● **Colored object listings**
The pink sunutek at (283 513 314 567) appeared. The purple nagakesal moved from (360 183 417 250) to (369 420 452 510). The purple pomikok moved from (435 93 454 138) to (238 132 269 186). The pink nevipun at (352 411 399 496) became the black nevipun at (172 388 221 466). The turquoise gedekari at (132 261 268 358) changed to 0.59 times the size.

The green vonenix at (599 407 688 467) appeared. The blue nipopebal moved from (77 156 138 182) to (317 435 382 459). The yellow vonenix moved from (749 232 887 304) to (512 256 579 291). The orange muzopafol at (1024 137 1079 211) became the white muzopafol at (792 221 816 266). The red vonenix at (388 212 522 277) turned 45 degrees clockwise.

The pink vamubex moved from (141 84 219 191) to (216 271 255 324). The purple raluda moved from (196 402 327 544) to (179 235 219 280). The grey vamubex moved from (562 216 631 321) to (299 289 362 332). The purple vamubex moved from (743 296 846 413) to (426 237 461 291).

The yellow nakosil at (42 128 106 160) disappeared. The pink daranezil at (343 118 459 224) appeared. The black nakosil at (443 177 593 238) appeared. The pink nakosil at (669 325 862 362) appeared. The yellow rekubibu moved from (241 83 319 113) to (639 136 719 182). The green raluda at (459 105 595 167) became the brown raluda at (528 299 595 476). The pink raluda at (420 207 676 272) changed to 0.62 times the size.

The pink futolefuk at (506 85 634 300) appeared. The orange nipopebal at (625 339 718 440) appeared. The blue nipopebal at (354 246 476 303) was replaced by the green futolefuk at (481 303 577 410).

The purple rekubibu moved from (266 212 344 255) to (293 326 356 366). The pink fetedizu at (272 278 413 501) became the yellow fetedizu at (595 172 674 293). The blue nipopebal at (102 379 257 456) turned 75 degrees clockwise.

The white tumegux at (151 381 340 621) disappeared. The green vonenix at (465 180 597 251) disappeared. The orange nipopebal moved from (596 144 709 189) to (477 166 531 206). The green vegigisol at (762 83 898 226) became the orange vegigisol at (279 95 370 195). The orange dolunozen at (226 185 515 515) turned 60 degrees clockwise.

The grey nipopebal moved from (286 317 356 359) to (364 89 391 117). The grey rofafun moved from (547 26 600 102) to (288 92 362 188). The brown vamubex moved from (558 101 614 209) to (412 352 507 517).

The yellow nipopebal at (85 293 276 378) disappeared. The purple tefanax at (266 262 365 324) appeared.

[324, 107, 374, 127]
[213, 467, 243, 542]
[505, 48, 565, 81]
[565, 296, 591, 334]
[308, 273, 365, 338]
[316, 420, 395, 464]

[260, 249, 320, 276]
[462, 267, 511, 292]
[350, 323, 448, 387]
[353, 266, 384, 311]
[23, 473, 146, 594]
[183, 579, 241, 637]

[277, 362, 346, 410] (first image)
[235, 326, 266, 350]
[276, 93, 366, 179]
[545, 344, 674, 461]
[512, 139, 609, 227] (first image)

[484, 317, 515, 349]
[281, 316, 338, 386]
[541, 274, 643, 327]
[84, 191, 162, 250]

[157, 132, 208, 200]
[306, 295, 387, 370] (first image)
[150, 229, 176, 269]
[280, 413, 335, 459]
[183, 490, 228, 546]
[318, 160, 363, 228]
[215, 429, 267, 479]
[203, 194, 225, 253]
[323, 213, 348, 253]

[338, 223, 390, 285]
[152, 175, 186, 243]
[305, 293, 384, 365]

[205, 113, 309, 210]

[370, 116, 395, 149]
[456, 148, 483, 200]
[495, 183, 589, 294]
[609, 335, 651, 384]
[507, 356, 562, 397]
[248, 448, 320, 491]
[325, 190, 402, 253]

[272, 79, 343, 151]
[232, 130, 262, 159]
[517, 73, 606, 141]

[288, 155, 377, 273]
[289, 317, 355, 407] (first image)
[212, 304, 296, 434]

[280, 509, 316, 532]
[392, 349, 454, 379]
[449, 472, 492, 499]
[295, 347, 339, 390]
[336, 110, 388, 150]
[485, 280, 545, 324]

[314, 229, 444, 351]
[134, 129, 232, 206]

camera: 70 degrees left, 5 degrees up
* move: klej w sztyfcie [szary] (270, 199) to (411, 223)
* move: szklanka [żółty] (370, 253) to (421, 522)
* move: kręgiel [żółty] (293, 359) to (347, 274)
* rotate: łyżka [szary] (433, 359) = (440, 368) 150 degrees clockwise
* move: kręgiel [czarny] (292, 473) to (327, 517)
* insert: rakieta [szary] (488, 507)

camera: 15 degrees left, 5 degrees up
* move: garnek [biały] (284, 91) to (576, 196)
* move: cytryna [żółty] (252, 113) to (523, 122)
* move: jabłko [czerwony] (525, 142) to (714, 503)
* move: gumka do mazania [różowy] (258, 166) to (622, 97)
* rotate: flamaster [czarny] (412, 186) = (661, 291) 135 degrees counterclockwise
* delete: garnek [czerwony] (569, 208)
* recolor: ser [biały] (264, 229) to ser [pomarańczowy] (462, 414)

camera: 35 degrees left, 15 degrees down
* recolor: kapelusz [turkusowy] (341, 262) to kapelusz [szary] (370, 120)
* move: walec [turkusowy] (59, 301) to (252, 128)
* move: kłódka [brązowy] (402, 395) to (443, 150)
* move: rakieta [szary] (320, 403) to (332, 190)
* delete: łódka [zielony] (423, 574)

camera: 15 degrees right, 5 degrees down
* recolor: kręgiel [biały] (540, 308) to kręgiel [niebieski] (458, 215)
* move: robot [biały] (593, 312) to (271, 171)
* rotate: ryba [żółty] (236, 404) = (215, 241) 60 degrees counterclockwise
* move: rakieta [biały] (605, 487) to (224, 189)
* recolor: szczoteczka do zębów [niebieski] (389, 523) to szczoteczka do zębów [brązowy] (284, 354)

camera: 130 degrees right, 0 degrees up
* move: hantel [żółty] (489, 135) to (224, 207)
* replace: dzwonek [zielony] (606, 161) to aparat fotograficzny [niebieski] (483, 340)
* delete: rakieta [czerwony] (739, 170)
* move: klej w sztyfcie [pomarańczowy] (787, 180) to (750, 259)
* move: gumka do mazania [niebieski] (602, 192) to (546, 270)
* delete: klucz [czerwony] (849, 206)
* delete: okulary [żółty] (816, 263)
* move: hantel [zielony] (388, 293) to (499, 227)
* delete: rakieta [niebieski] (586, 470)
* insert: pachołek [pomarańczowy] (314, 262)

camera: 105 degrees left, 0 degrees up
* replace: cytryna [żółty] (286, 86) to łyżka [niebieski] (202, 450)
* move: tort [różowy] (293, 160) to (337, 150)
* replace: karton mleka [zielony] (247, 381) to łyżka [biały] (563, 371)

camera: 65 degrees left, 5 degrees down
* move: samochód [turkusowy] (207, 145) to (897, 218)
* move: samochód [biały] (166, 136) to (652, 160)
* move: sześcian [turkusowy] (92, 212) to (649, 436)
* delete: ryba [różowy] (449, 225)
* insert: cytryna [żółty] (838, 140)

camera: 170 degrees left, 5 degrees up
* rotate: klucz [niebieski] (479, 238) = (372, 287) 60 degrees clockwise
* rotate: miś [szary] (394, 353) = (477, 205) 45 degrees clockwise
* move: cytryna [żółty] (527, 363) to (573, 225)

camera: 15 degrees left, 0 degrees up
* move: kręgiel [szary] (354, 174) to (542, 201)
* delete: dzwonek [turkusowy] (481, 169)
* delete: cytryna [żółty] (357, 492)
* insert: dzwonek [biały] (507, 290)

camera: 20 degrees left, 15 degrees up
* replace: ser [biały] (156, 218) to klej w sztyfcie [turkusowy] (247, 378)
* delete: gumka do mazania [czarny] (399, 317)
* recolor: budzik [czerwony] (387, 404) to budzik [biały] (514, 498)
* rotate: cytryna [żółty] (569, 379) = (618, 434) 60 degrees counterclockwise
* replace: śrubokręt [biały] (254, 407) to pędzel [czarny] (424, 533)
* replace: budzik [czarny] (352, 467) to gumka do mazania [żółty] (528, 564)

● **Assignment**
Return exactly, and only, the lines above starting at the line that contains "[324, 107, 374, 127]" and ending at the line that contains "[308, 273, 365, 338]".

● **Response for this exercise**
[324, 107, 374, 127]
[213, 467, 243, 542]
[505, 48, 565, 81]
[565, 296, 591, 334]
[308, 273, 365, 338]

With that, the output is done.